==== Dataset ====

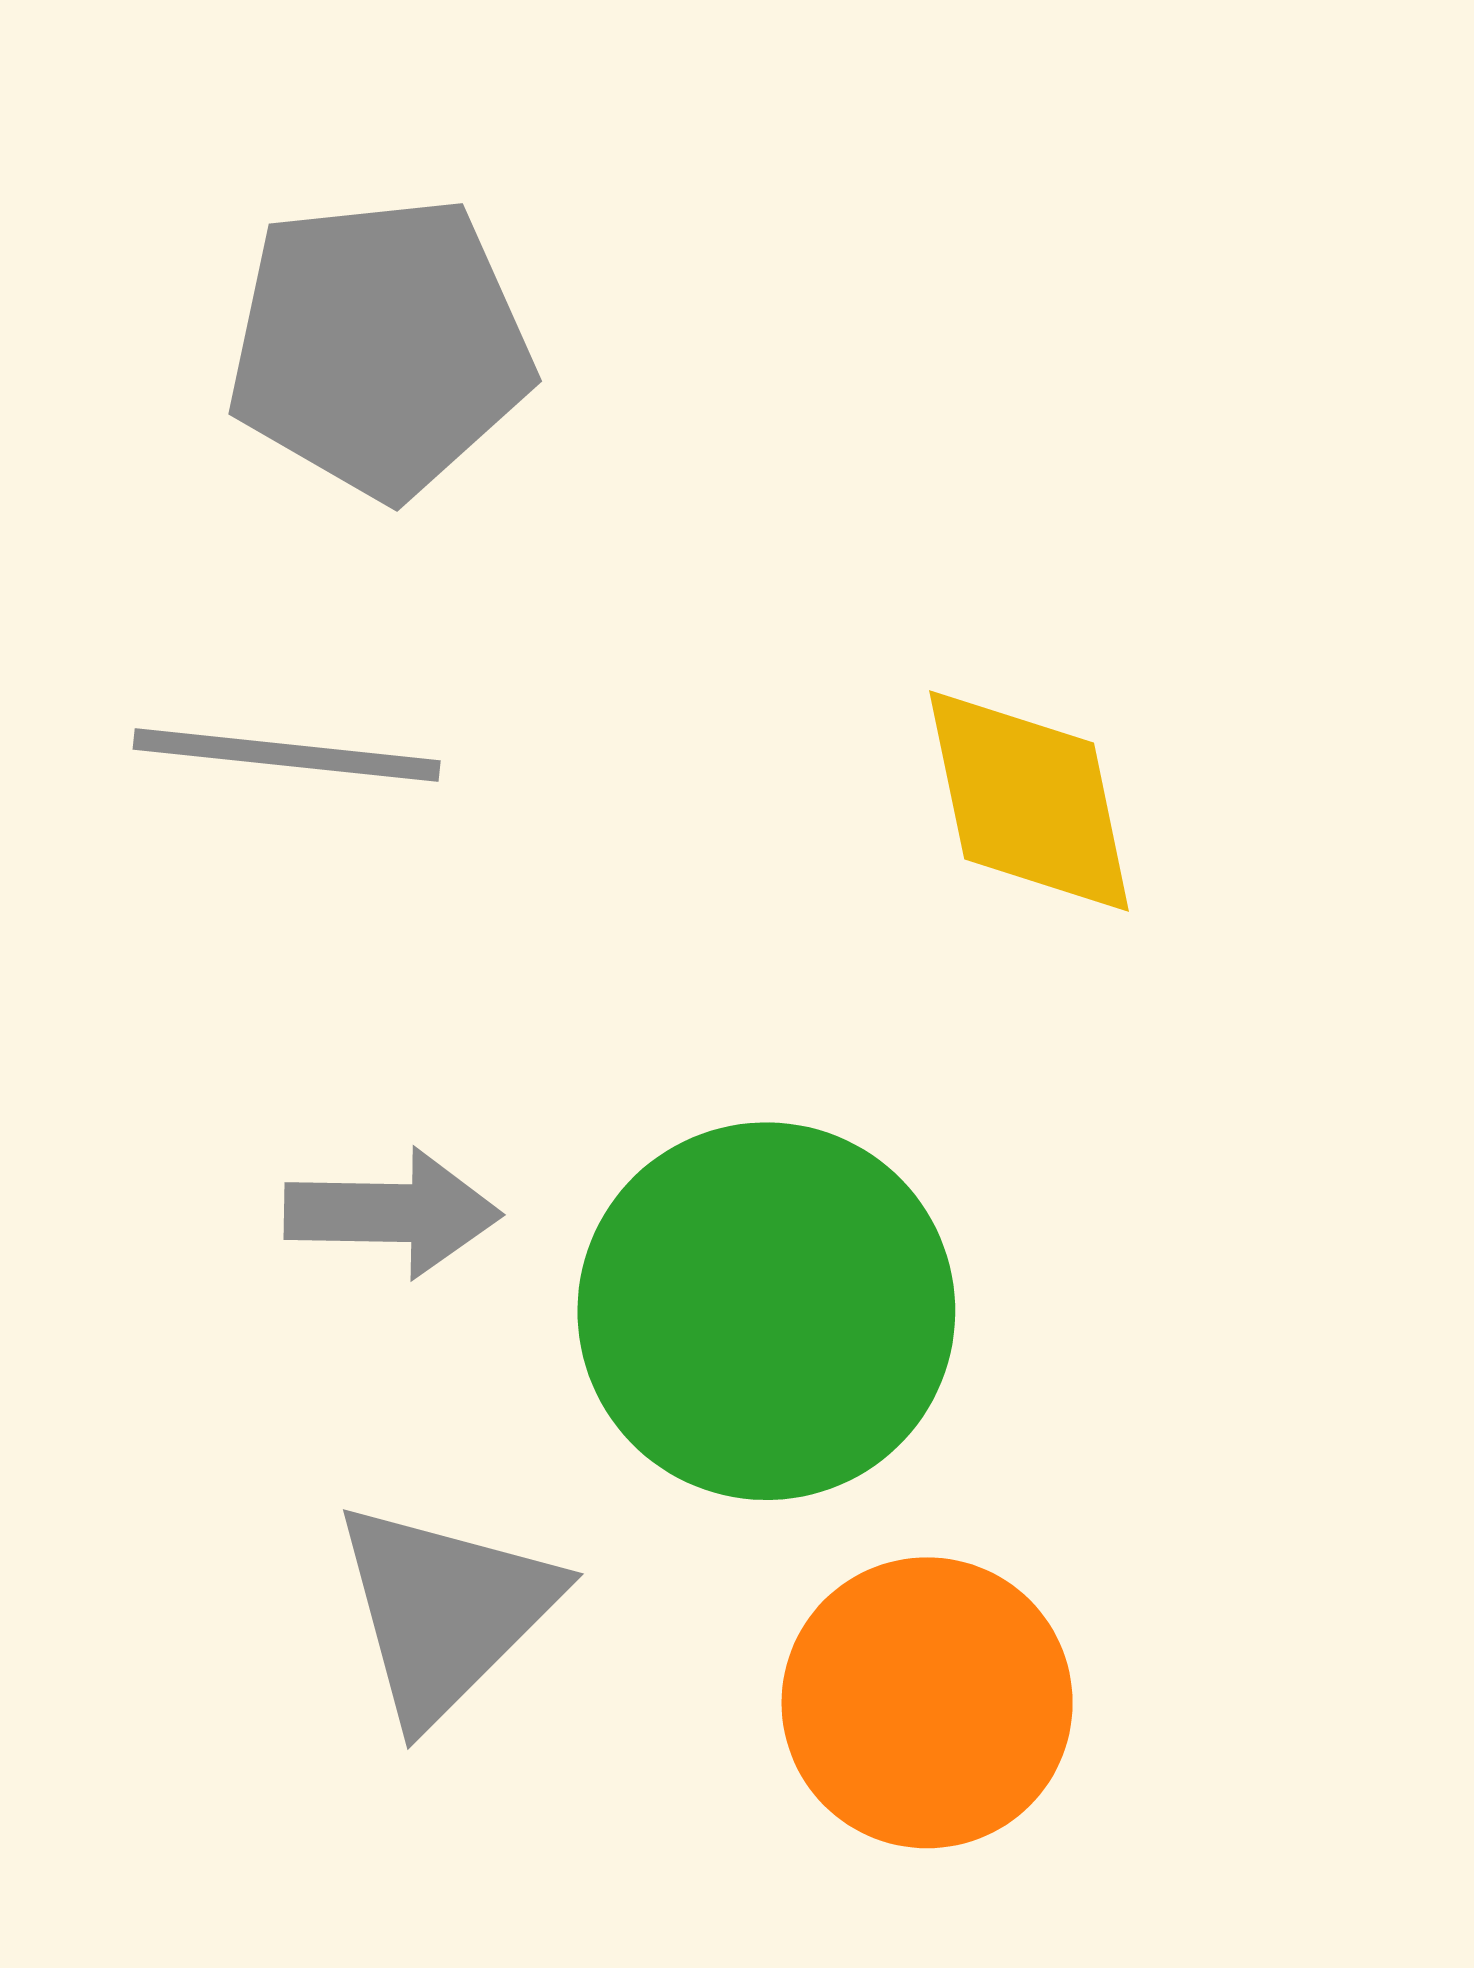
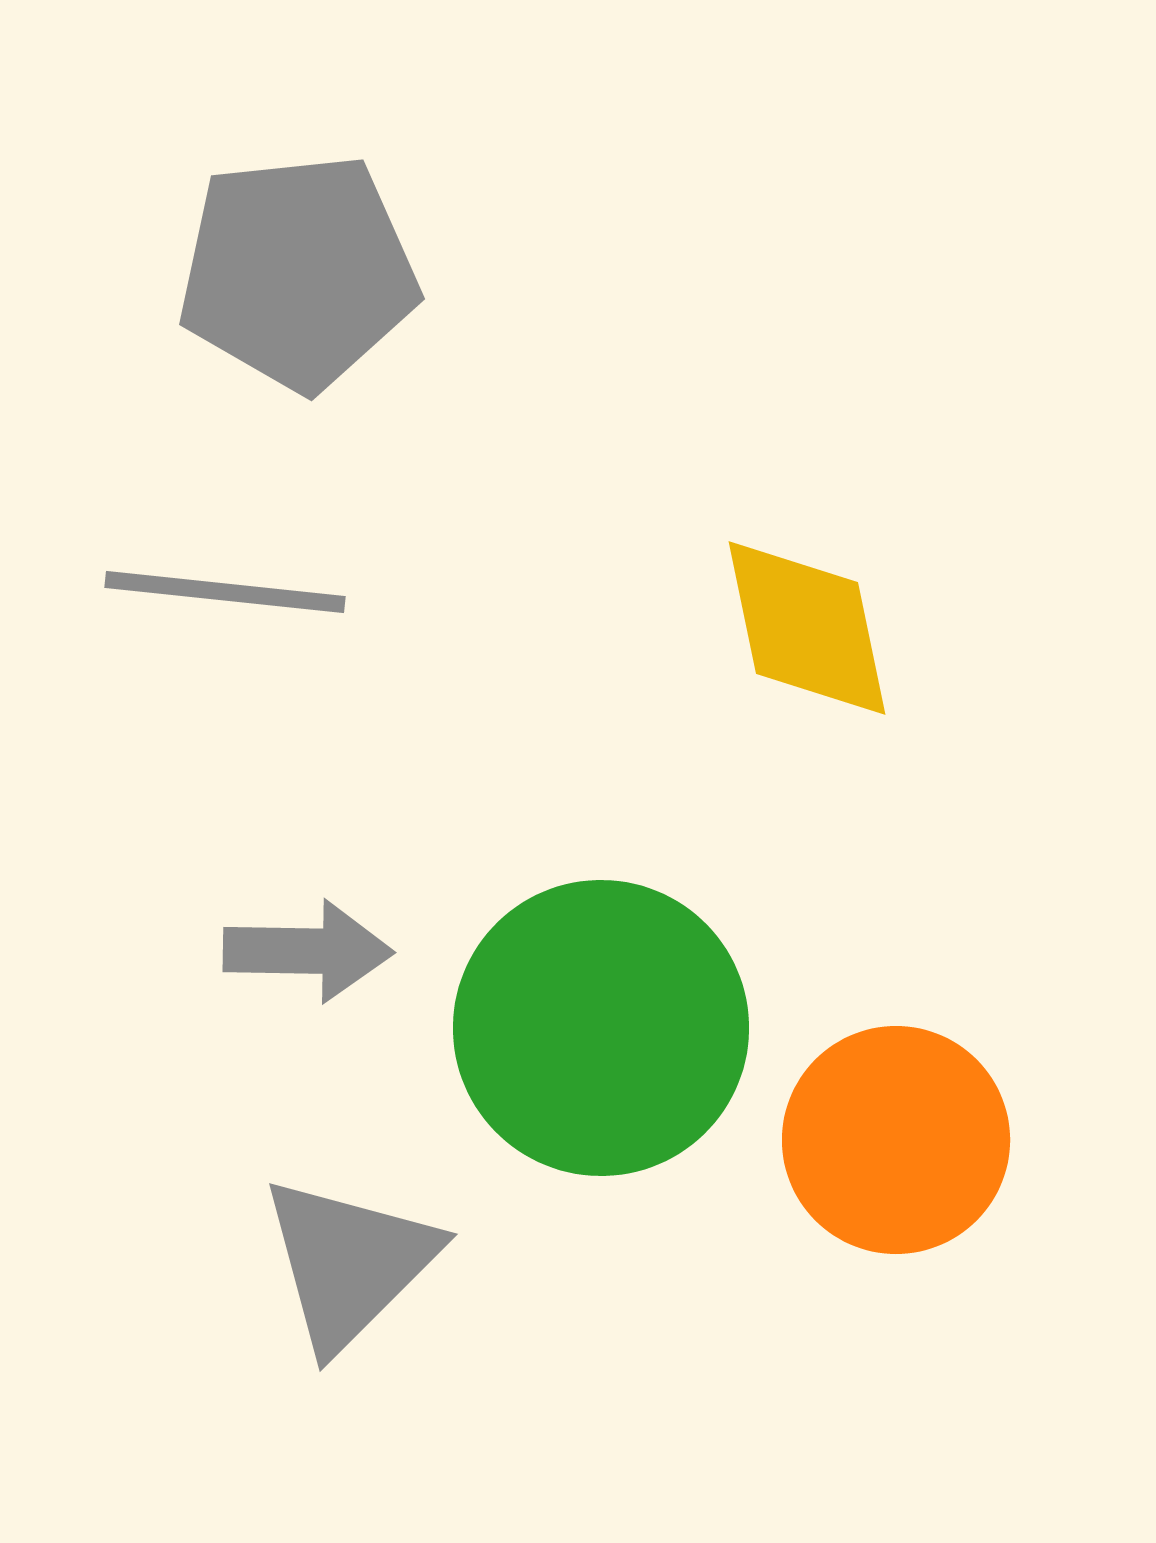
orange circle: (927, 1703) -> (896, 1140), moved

====
==== Dataset ====

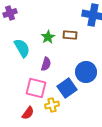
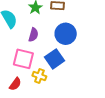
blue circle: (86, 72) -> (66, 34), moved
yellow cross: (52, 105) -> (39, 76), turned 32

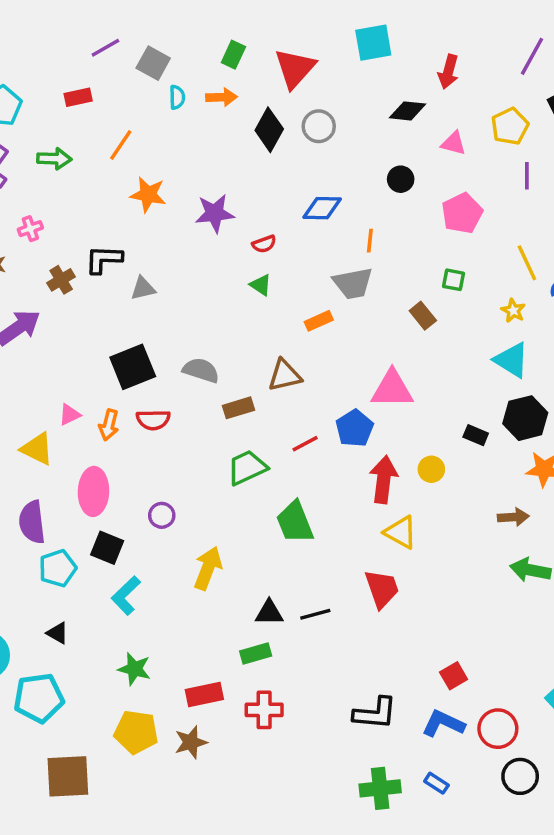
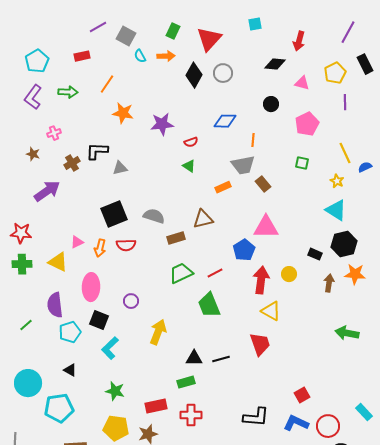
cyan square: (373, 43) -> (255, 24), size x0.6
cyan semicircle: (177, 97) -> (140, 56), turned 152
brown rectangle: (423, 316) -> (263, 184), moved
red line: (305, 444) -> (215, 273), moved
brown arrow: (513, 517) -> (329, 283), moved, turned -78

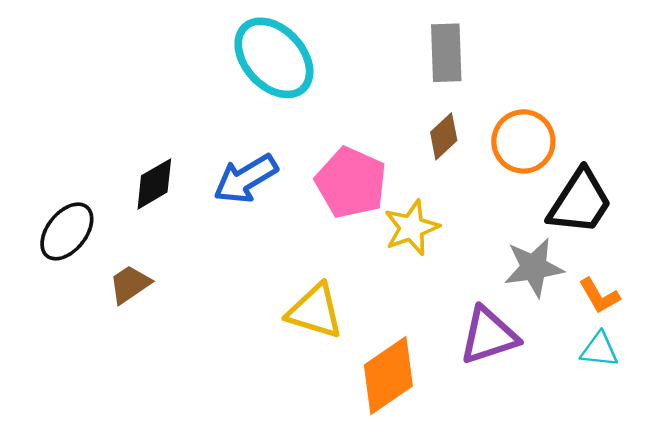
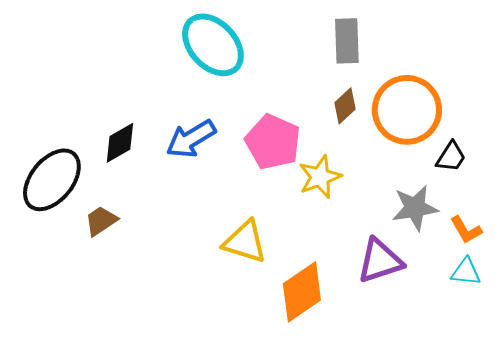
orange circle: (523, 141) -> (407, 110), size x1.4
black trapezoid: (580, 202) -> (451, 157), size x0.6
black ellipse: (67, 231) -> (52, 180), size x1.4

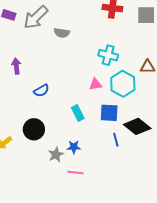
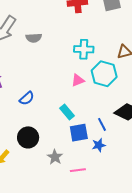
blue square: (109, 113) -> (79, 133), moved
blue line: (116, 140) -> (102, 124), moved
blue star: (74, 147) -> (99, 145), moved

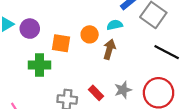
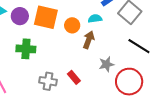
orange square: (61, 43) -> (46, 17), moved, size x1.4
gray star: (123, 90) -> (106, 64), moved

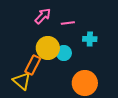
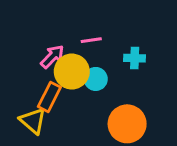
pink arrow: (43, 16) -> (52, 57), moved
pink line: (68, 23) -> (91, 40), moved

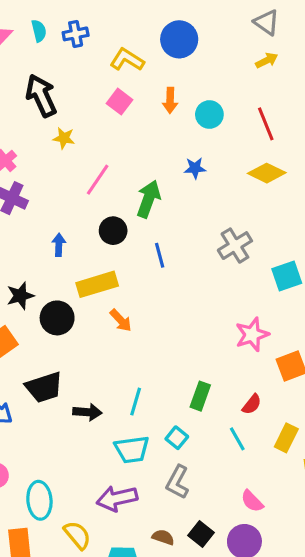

====
==== Dataset ====

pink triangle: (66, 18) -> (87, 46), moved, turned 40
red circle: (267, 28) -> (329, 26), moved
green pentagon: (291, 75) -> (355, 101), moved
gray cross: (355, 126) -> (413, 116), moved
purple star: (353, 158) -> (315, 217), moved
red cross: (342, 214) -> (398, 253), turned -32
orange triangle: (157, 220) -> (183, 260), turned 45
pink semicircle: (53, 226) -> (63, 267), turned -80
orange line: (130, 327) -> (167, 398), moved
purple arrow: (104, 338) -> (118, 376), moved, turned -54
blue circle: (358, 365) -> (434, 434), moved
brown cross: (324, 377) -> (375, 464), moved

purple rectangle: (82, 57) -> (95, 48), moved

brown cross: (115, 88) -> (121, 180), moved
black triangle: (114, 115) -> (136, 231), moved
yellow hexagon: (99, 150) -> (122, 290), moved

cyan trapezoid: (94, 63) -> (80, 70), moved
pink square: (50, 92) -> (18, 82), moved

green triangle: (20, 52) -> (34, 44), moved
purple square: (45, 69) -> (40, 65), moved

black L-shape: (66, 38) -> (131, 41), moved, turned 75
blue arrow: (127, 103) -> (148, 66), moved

====

# Task description
Output exactly the lines above that lie between the line with "cyan semicircle: (177, 97)" and the line with "pink line: (68, 23) -> (91, 40), moved", those two lines included, and no pictures.

# Task result
cyan semicircle: (177, 97) -> (140, 56), turned 152
brown rectangle: (423, 316) -> (263, 184), moved
red line: (305, 444) -> (215, 273), moved
brown arrow: (513, 517) -> (329, 283), moved, turned -78

orange circle: (523, 141) -> (407, 110), size x1.4
black trapezoid: (580, 202) -> (451, 157), size x0.6
black ellipse: (67, 231) -> (52, 180), size x1.4

blue square: (109, 113) -> (79, 133), moved
blue line: (116, 140) -> (102, 124), moved
blue star: (74, 147) -> (99, 145), moved

orange square: (61, 43) -> (46, 17), moved, size x1.4
gray star: (123, 90) -> (106, 64), moved

pink arrow: (43, 16) -> (52, 57), moved
pink line: (68, 23) -> (91, 40), moved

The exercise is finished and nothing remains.